Extracted material:

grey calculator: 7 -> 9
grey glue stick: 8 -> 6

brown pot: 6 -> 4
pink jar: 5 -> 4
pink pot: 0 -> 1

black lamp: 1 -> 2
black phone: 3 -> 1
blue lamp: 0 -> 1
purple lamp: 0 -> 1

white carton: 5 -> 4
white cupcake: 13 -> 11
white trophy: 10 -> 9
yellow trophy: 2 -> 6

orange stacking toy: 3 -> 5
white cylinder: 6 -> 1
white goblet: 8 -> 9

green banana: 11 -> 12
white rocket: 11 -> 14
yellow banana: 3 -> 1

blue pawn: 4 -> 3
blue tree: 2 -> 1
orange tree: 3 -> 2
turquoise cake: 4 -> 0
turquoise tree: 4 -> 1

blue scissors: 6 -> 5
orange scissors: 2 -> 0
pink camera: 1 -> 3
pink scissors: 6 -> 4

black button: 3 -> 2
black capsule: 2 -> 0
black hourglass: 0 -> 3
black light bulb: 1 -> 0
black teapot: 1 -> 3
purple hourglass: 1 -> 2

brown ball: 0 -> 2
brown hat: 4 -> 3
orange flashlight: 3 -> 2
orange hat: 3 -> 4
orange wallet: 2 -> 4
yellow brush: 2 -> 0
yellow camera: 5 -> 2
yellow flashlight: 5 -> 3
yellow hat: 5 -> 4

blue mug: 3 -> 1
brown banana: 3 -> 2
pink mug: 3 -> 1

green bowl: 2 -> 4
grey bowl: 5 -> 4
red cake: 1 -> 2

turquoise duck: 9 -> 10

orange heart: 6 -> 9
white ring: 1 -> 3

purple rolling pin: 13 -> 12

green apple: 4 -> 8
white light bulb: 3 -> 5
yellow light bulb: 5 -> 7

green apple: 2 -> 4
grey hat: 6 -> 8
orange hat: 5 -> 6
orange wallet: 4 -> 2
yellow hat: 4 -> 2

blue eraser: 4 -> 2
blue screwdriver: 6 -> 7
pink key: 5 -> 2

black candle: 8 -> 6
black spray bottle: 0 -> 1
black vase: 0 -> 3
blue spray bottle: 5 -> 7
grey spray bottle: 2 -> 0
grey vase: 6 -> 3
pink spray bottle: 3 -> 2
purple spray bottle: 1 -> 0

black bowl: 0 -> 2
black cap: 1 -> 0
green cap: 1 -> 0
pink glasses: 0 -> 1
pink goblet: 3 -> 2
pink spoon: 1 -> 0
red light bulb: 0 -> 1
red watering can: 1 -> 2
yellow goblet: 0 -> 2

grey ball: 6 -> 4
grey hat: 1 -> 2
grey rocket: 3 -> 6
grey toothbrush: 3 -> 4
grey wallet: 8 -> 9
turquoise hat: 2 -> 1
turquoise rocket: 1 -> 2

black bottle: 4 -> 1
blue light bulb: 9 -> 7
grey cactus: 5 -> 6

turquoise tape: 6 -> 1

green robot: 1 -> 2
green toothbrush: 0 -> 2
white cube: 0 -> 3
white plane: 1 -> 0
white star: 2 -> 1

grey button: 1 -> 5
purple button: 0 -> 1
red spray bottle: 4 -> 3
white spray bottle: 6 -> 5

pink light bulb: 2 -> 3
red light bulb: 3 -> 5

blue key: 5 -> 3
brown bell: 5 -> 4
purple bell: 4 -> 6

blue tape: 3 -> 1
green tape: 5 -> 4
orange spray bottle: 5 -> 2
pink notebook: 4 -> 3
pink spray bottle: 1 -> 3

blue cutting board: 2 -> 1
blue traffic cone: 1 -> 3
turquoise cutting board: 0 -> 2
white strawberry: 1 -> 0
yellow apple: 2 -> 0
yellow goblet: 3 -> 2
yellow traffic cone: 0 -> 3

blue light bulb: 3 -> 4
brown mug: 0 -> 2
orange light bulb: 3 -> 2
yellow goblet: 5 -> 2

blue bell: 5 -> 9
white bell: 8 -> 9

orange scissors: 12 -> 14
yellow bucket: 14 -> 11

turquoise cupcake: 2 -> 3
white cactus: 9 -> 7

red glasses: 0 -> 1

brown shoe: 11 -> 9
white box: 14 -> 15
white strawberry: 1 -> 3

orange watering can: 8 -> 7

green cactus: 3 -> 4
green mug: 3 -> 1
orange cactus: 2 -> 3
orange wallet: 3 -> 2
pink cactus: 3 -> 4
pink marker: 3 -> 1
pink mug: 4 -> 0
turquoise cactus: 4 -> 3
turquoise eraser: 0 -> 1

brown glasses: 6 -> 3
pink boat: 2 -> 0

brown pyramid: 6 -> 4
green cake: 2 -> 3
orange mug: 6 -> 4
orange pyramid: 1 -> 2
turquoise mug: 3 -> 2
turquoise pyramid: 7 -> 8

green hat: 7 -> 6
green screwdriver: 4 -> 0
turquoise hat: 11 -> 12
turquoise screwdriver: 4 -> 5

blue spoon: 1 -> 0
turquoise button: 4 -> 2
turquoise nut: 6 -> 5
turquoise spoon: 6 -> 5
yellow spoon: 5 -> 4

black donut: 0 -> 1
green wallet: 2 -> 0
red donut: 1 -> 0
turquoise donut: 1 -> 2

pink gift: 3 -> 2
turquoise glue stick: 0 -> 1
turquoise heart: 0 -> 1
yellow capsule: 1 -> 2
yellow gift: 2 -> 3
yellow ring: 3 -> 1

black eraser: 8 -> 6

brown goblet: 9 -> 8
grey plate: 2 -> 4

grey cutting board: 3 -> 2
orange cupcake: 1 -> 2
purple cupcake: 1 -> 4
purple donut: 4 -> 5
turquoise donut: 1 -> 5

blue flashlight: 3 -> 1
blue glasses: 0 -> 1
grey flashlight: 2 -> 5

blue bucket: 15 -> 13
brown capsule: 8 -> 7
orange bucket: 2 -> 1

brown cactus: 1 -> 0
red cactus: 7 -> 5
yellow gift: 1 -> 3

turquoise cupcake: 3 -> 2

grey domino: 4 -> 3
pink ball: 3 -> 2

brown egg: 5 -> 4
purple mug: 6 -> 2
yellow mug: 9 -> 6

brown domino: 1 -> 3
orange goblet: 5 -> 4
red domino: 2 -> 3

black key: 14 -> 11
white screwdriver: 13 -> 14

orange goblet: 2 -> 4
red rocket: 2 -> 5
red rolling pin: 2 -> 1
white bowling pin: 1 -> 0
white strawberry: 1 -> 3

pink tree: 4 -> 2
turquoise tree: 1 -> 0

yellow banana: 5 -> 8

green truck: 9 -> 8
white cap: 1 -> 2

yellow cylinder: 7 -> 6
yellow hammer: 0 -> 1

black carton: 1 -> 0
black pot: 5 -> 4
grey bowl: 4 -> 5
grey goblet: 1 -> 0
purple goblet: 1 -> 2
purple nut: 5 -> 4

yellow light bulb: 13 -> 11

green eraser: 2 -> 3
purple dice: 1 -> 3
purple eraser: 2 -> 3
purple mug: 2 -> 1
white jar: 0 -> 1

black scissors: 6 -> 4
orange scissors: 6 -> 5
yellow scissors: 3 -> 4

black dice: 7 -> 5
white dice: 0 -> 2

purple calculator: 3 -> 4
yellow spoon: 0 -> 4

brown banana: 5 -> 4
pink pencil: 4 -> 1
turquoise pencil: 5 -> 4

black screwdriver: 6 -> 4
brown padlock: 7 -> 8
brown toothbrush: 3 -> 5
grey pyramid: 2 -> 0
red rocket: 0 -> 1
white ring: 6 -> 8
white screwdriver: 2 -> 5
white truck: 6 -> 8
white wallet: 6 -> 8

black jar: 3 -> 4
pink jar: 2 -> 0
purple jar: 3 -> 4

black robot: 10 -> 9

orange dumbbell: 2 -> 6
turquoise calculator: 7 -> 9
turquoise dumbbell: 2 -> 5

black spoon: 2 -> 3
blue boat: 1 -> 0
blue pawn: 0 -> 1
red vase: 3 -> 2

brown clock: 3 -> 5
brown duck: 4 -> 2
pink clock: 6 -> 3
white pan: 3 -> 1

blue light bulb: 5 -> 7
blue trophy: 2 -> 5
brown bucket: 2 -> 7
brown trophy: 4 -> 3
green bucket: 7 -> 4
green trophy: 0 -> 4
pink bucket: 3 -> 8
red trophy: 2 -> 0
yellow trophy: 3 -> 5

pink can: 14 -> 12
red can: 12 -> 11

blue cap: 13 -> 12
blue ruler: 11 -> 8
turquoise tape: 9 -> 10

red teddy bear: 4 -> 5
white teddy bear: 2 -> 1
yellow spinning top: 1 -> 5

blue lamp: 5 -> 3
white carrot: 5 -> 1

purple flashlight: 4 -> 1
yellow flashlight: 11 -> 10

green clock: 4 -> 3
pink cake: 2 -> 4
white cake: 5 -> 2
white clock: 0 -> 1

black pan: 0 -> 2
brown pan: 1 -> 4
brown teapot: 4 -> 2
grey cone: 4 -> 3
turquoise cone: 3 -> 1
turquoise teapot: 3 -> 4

Task goal:
Your output must be the lines of the material above, from the first through the line that contains "black teapot: 1 -> 3", copied exactly. Include both endpoints and nothing else.

Solution:
grey calculator: 7 -> 9
grey glue stick: 8 -> 6

brown pot: 6 -> 4
pink jar: 5 -> 4
pink pot: 0 -> 1

black lamp: 1 -> 2
black phone: 3 -> 1
blue lamp: 0 -> 1
purple lamp: 0 -> 1

white carton: 5 -> 4
white cupcake: 13 -> 11
white trophy: 10 -> 9
yellow trophy: 2 -> 6

orange stacking toy: 3 -> 5
white cylinder: 6 -> 1
white goblet: 8 -> 9

green banana: 11 -> 12
white rocket: 11 -> 14
yellow banana: 3 -> 1

blue pawn: 4 -> 3
blue tree: 2 -> 1
orange tree: 3 -> 2
turquoise cake: 4 -> 0
turquoise tree: 4 -> 1

blue scissors: 6 -> 5
orange scissors: 2 -> 0
pink camera: 1 -> 3
pink scissors: 6 -> 4

black button: 3 -> 2
black capsule: 2 -> 0
black hourglass: 0 -> 3
black light bulb: 1 -> 0
black teapot: 1 -> 3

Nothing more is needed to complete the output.